Dataset items:
* * * * *
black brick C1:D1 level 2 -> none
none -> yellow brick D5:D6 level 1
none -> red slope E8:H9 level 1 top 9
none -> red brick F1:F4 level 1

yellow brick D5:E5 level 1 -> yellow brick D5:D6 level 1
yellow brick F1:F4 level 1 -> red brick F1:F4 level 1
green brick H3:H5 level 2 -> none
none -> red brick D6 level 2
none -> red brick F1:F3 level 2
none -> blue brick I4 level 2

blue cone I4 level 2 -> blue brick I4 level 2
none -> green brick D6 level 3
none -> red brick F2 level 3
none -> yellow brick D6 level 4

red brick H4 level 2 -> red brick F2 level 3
* * * * *
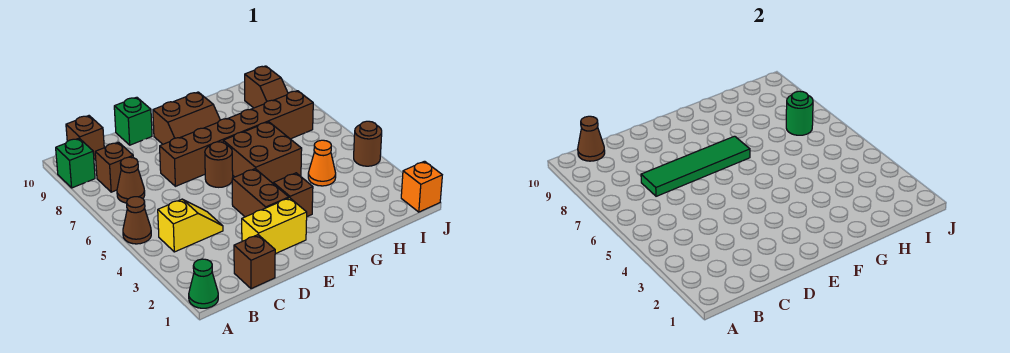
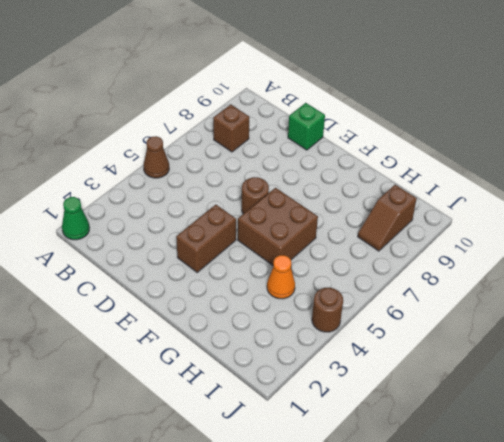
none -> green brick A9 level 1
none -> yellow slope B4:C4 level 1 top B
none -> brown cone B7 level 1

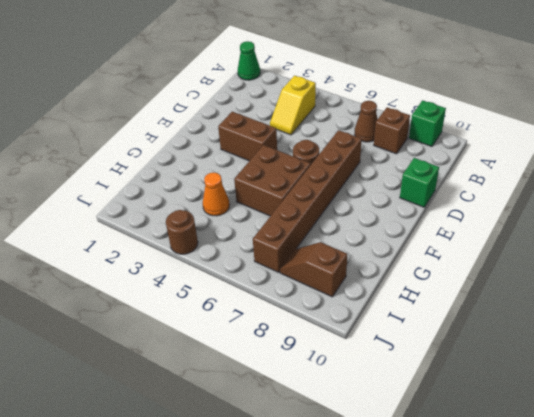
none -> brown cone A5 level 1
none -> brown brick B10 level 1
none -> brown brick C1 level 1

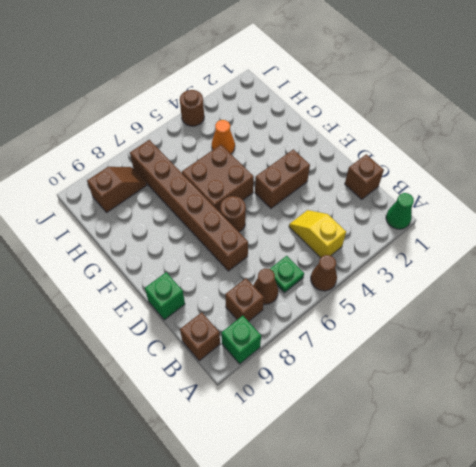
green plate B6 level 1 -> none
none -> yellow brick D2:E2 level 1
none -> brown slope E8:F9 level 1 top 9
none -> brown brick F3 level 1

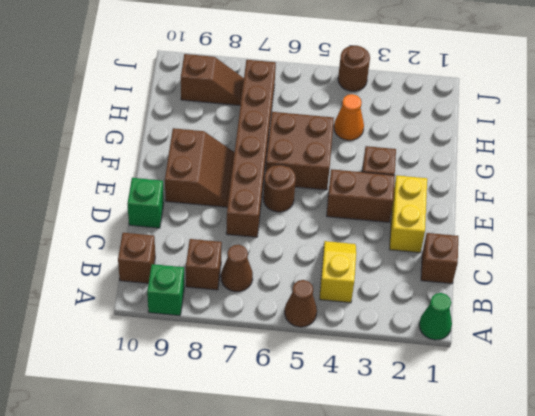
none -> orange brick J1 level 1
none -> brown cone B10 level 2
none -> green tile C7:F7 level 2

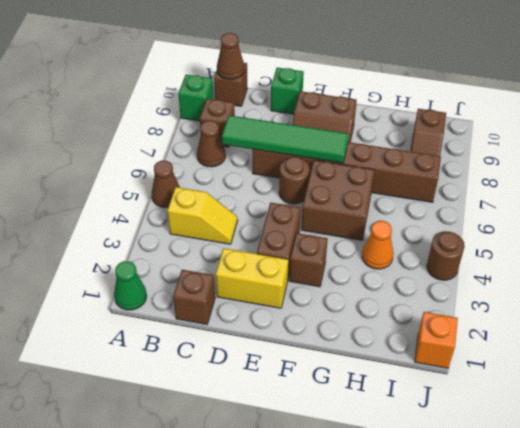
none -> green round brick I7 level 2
* * * * *
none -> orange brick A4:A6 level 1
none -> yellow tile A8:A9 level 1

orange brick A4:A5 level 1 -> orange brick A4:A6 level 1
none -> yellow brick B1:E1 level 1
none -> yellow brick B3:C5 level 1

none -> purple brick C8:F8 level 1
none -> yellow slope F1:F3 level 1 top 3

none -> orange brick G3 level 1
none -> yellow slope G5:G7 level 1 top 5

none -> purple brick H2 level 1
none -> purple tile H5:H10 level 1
* * * * *
Goal of the exercise:
Starting at the line above that contains "black brick C1:D1 level 2 -> none", repeat each line exactly up to and including the line that contains "red brick H4 level 2 -> red brick F2 level 3", and stop there.

The completed task:
black brick C1:D1 level 2 -> none
none -> yellow brick D5:D6 level 1
none -> red slope E8:H9 level 1 top 9
none -> red brick F1:F4 level 1

yellow brick D5:E5 level 1 -> yellow brick D5:D6 level 1
yellow brick F1:F4 level 1 -> red brick F1:F4 level 1
green brick H3:H5 level 2 -> none
none -> red brick D6 level 2
none -> red brick F1:F3 level 2
none -> blue brick I4 level 2

blue cone I4 level 2 -> blue brick I4 level 2
none -> green brick D6 level 3
none -> red brick F2 level 3
none -> yellow brick D6 level 4

red brick H4 level 2 -> red brick F2 level 3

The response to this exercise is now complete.